→ Assignment
Transcribe every entry that follows, word for word, and omit the images.

→ Input material
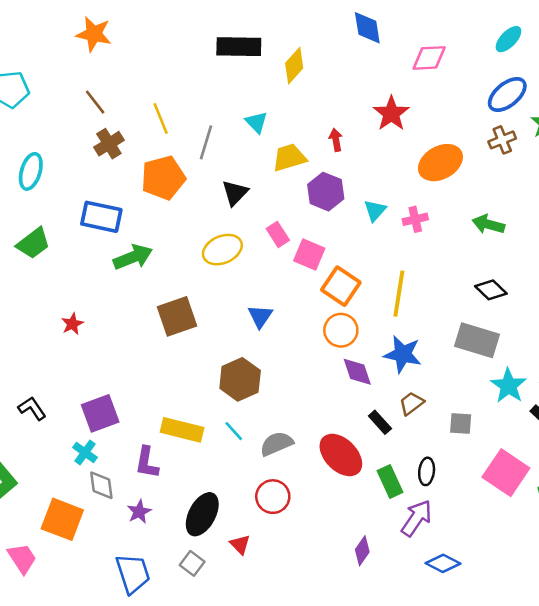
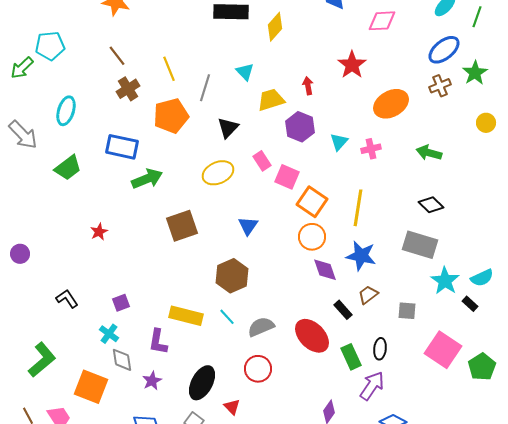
purple square: (100, 413) -> (121, 303), size x0.6

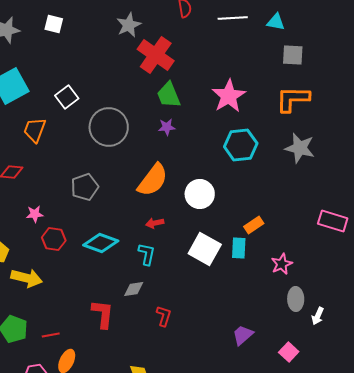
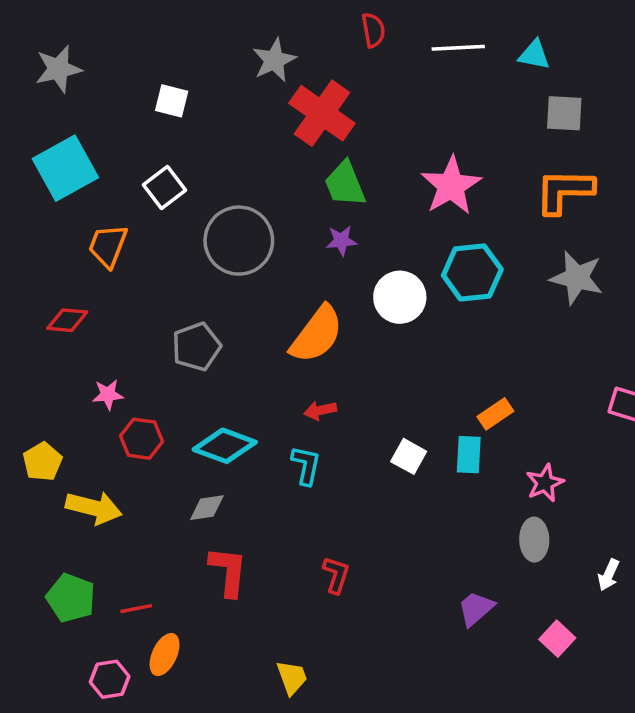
white square: (54, 24) -> (172, 101), moved
white circle: (200, 194) -> (400, 297), moved
white square: (205, 249) -> (409, 456), size x0.6
gray diamond: (134, 289) -> (207, 508), moved
gray ellipse: (296, 299) -> (534, 540), moved

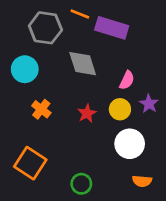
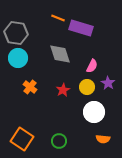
gray hexagon: (45, 28) -> (16, 33), moved
orange square: (30, 163) -> (22, 139), moved

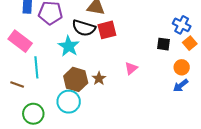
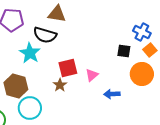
red square: (107, 30) -> (68, 68), moved
orange circle: (182, 67) -> (142, 74), size x1.5
brown hexagon: (76, 79) -> (16, 86), moved
blue arrow: (181, 85) -> (112, 94), moved, turned 35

→ Result for this exercise
purple square: (100, 413) -> (121, 303), size x0.6

white square: (54, 24) -> (172, 101), moved
white circle: (200, 194) -> (400, 297), moved
white square: (205, 249) -> (409, 456), size x0.6
gray diamond: (134, 289) -> (207, 508), moved
gray ellipse: (296, 299) -> (534, 540), moved

gray hexagon: (45, 28) -> (16, 33), moved
orange square: (30, 163) -> (22, 139), moved

red square: (107, 30) -> (68, 68), moved
orange circle: (182, 67) -> (142, 74), size x1.5
brown hexagon: (76, 79) -> (16, 86), moved
blue arrow: (181, 85) -> (112, 94), moved, turned 35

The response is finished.